# ASSIGNMENT
Report every line in the listing below where the string "brown" shows up.

# DATA EXTRACT
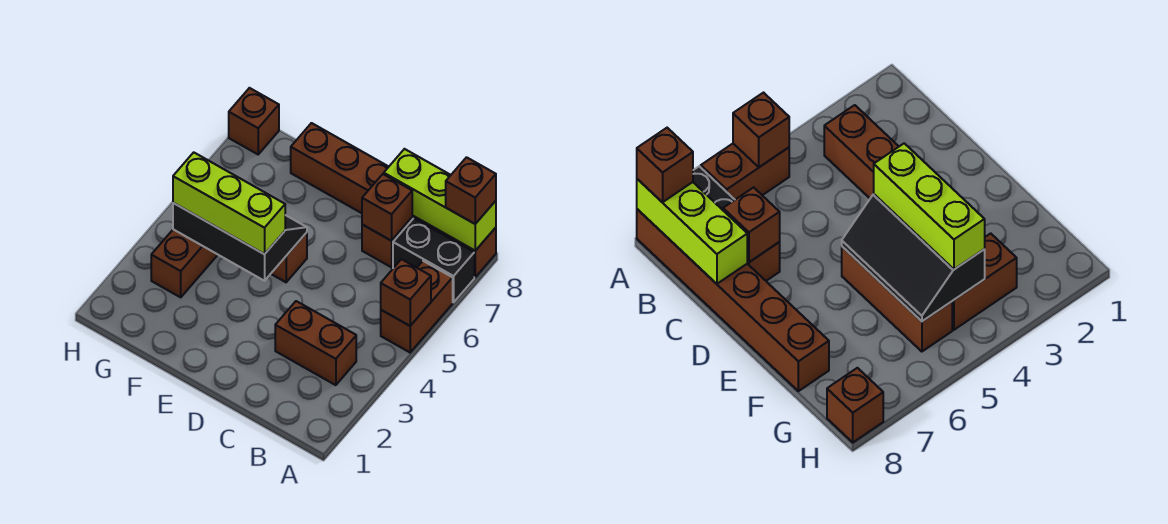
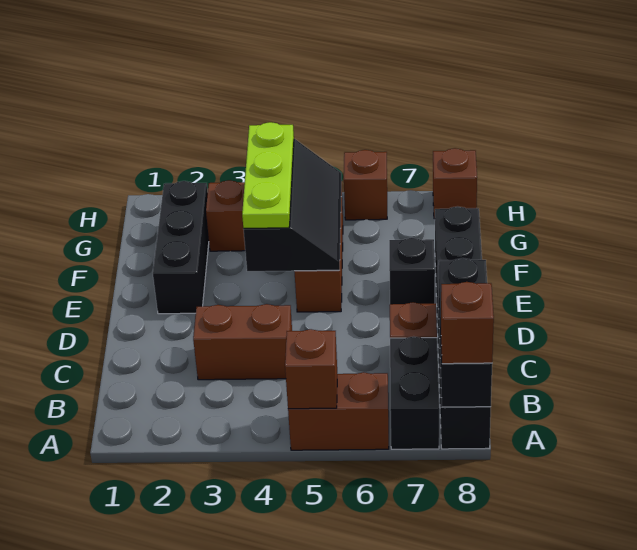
brown 1x6 brick [291,123,496,277] -> black 1x6 brick [435,206,491,449]
lime 1x3 brick [384,149,496,251] -> black 1x3 brick [438,258,492,407]
brown 1x2 brick [275,301,356,385] -> brown 1x2 brick turned to [193,304,292,380]
brown 1x1 brick [362,174,412,241] -> brown 1x1 brick moved to [344,150,387,220]
none -> black 1x3 brick [153,181,209,314]
lime 1x3 brick [173,152,285,254] -> lime 1x3 plate [242,122,294,229]
none -> black 1x1 brick [389,238,435,304]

# WRITTEN SOLUTION
brown 1x6 brick [291,123,496,277] -> black 1x6 brick [435,206,491,449]
brown 1x2 brick [275,301,356,385] -> brown 1x2 brick turned to [193,304,292,380]
brown 1x1 brick [362,174,412,241] -> brown 1x1 brick moved to [344,150,387,220]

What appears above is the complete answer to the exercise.